WORK ITEM:
Transcribe the data underneath exactly. No images belong in your version.

[Extracted data entries]

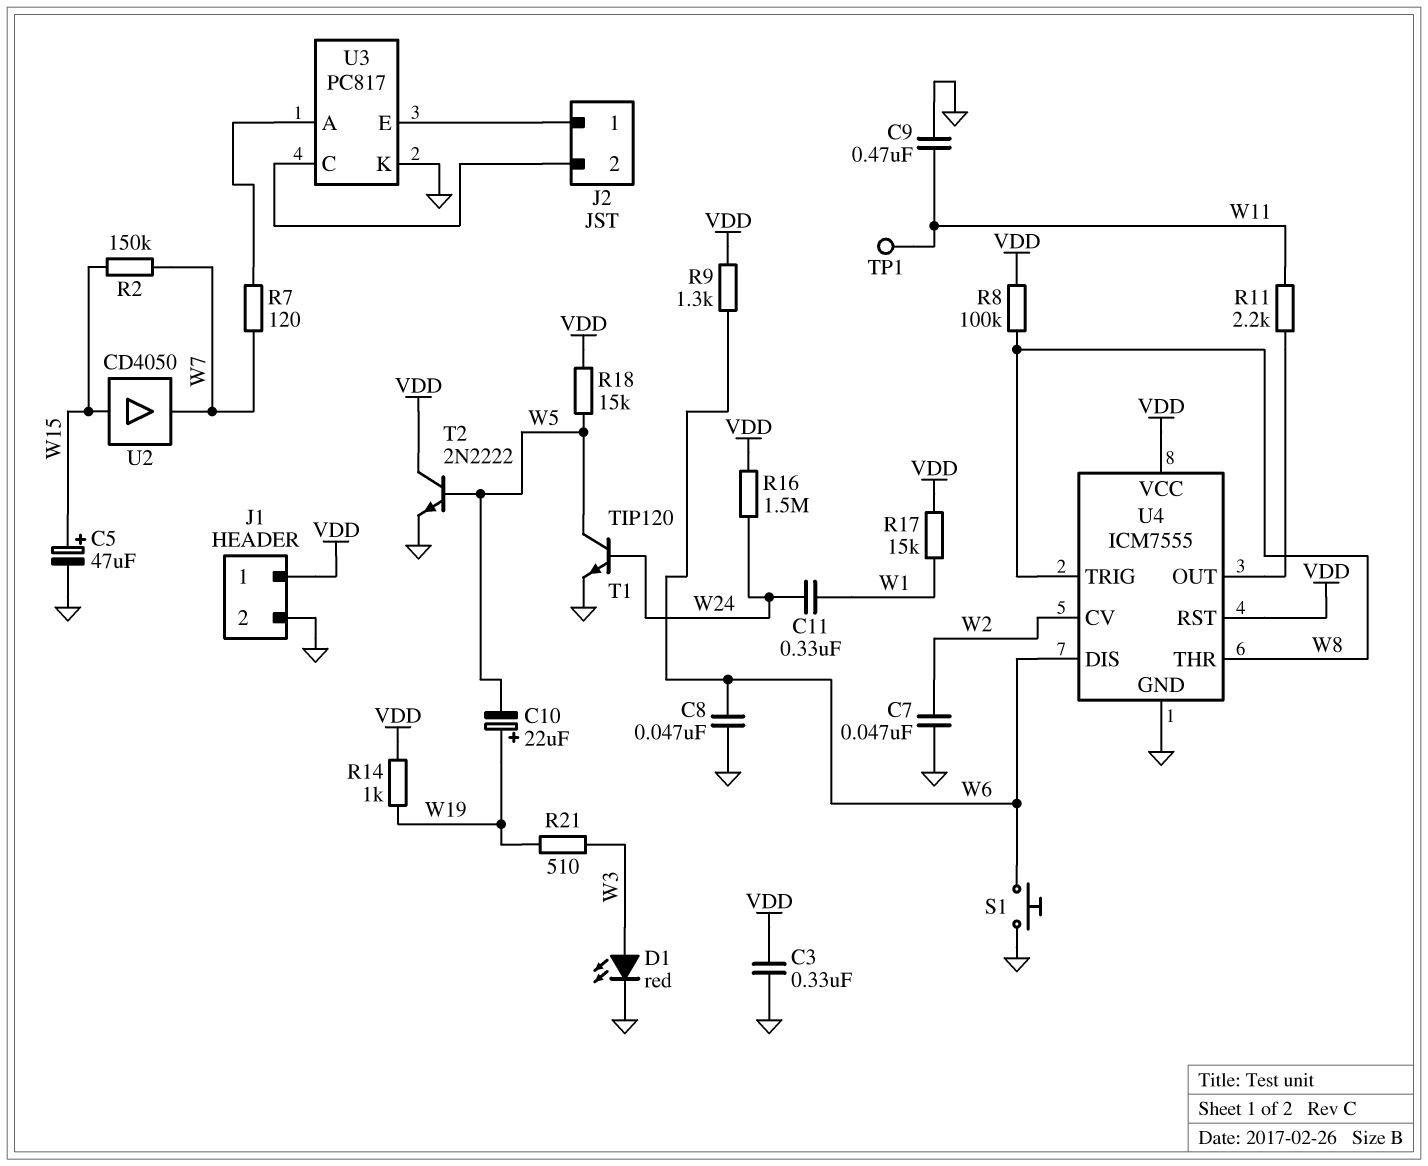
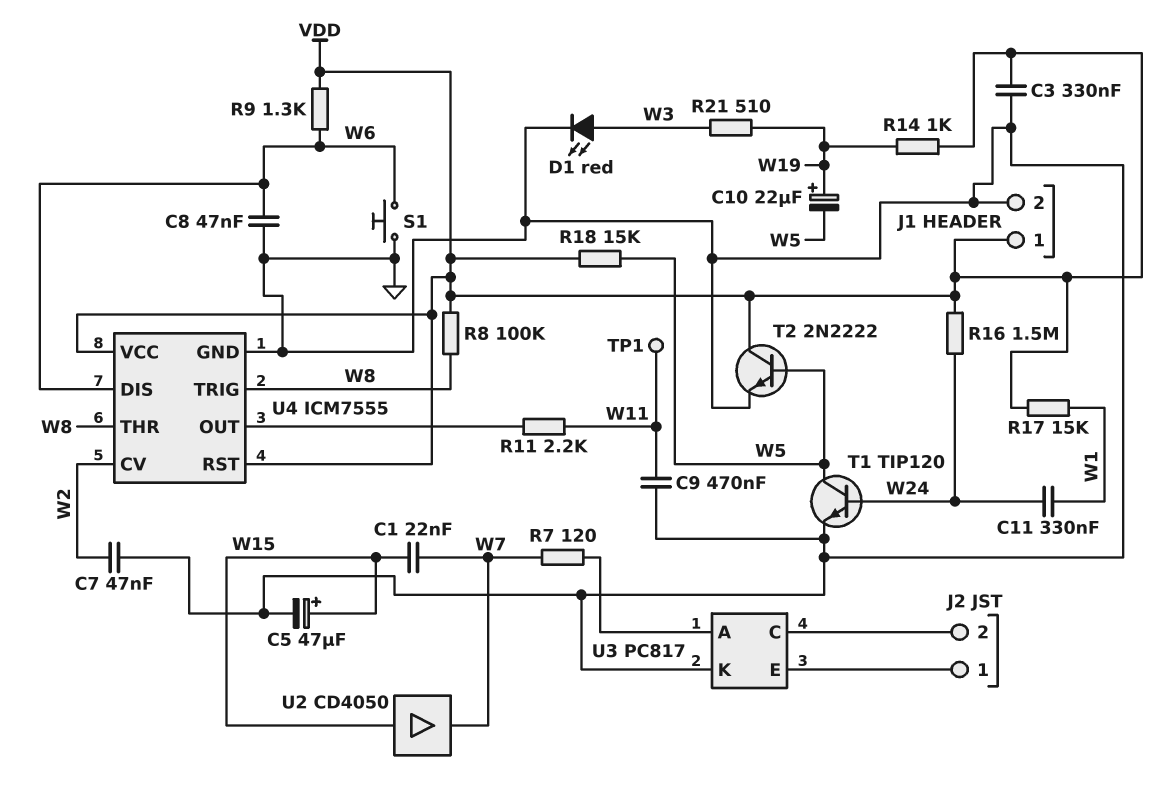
C1: none -> 22nF (W7, W15)
R2: 150k (W7, W15) -> none

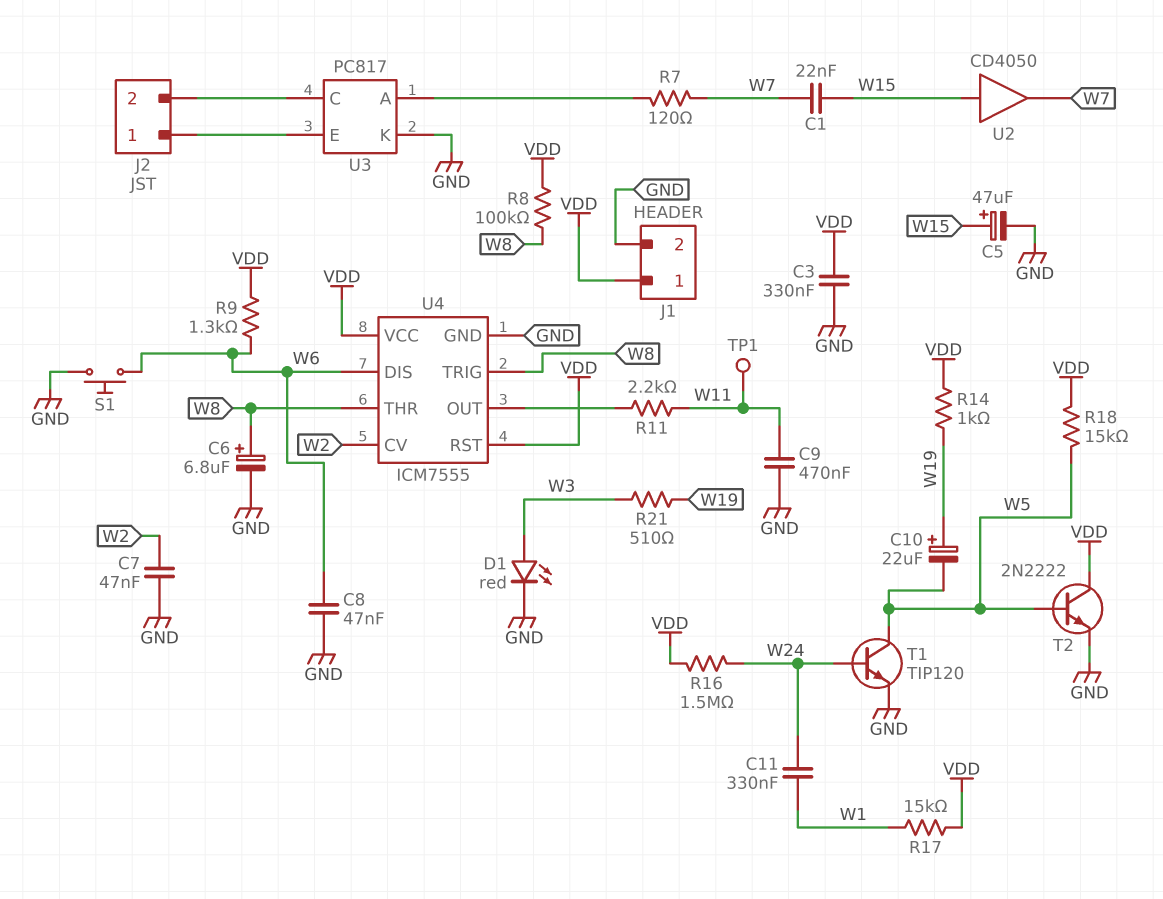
C6: none -> 6.8uF (plus W8, minus GND)

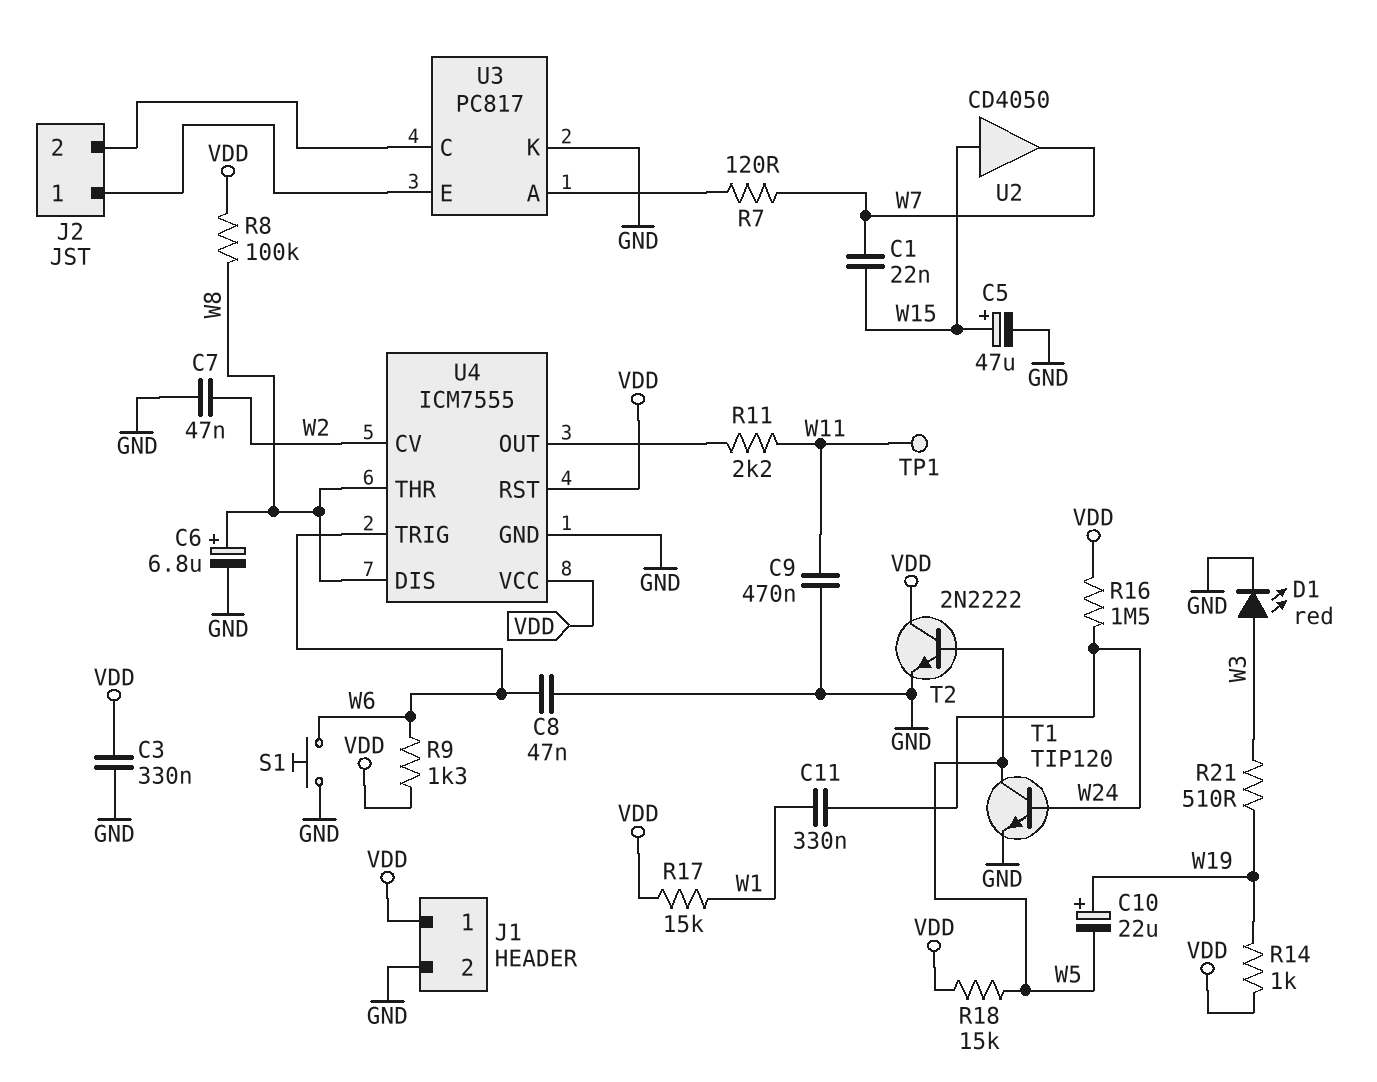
U4 pin DIS: W6 -> W8
U4 pin TRIG: W8 -> W6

RESPONSE BOX:
C1: none -> 22nF (W7, W15)
R2: 150k (W7, W15) -> none

C6: none -> 6.8uF (plus W8, minus GND)

U4 pin DIS: W6 -> W8
U4 pin TRIG: W8 -> W6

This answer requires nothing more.